(Source data)
──────

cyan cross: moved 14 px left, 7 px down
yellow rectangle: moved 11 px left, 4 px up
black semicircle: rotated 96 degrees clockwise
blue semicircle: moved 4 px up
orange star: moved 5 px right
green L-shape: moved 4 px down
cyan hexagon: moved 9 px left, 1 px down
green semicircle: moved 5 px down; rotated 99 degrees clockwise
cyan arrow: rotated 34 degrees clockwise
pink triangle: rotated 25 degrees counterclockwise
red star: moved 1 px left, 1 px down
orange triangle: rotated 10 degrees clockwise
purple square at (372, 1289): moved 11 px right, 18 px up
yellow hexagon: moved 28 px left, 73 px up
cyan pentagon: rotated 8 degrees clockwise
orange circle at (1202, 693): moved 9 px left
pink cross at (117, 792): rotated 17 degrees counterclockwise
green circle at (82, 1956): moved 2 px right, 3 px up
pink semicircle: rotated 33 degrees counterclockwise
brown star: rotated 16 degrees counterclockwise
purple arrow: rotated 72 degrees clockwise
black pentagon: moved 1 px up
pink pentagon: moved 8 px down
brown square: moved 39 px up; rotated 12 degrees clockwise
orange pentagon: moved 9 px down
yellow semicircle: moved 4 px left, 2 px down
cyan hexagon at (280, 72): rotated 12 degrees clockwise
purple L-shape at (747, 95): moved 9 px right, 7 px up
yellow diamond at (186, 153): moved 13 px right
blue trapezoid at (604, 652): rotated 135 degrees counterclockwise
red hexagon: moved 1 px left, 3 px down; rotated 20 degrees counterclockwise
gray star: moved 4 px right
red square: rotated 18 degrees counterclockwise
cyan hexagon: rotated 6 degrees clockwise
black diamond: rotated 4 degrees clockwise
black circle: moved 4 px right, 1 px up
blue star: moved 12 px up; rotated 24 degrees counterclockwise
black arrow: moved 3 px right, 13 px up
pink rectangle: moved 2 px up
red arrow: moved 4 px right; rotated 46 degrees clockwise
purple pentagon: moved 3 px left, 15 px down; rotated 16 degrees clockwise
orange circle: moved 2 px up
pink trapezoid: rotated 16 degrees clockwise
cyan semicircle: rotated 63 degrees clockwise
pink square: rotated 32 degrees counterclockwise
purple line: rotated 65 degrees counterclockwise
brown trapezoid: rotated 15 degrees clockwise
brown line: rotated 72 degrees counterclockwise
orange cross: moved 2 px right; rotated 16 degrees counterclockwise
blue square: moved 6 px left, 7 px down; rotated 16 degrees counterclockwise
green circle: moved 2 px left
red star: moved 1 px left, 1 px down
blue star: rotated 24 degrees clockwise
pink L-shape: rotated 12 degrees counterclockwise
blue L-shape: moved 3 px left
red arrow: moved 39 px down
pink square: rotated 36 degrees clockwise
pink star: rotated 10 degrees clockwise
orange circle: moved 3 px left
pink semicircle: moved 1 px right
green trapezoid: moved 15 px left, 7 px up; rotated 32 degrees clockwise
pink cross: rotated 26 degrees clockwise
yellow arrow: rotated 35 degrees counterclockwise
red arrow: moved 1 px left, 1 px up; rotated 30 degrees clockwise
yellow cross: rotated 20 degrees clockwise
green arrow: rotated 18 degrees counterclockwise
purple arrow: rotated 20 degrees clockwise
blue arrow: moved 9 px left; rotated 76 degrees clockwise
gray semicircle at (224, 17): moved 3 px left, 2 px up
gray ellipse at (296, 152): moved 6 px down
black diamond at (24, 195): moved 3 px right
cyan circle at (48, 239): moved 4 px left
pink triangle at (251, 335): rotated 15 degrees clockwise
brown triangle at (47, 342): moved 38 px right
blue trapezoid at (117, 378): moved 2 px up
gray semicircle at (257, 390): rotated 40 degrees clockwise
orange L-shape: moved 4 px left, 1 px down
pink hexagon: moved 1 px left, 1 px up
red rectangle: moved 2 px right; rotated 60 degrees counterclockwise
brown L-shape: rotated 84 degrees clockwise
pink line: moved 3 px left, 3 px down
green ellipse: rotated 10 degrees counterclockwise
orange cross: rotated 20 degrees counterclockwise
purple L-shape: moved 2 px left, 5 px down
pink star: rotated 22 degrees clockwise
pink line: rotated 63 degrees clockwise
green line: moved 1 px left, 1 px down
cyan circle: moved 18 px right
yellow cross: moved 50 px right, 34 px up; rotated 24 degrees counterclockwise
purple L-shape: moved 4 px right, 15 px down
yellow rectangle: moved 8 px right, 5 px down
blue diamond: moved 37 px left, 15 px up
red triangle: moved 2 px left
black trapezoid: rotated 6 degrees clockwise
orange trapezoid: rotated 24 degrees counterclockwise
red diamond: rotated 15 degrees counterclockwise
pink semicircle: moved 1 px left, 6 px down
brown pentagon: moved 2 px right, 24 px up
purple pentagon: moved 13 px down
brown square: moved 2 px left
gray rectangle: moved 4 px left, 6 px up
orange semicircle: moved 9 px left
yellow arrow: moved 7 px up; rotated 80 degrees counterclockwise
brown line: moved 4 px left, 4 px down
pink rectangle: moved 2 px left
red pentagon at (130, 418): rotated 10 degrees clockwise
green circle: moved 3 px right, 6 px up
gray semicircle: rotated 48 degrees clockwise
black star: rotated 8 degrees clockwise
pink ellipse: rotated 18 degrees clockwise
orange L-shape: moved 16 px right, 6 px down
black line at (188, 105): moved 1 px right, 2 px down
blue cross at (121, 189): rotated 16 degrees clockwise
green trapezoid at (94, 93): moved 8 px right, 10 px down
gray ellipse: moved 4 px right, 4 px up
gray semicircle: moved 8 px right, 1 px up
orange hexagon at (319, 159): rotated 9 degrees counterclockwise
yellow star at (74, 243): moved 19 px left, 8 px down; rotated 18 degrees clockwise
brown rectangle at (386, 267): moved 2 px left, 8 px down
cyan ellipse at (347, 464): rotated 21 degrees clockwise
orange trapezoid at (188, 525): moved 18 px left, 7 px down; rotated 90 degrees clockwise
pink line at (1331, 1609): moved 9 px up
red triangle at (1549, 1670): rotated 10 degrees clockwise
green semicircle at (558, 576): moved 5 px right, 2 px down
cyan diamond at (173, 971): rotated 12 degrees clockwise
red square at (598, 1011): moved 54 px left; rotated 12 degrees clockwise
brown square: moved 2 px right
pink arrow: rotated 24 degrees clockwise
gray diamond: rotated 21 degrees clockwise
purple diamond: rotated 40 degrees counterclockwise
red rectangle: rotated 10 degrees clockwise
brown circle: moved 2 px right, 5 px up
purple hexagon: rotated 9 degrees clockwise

──────

- **Objective**:
Return the rows above exactly as they appear, from the first row through the row that contains "orange circle at (1202, 693): moved 9 px left", including both ends.

- **Response to this task**:
cyan cross: moved 14 px left, 7 px down
yellow rectangle: moved 11 px left, 4 px up
black semicircle: rotated 96 degrees clockwise
blue semicircle: moved 4 px up
orange star: moved 5 px right
green L-shape: moved 4 px down
cyan hexagon: moved 9 px left, 1 px down
green semicircle: moved 5 px down; rotated 99 degrees clockwise
cyan arrow: rotated 34 degrees clockwise
pink triangle: rotated 25 degrees counterclockwise
red star: moved 1 px left, 1 px down
orange triangle: rotated 10 degrees clockwise
purple square at (372, 1289): moved 11 px right, 18 px up
yellow hexagon: moved 28 px left, 73 px up
cyan pentagon: rotated 8 degrees clockwise
orange circle at (1202, 693): moved 9 px left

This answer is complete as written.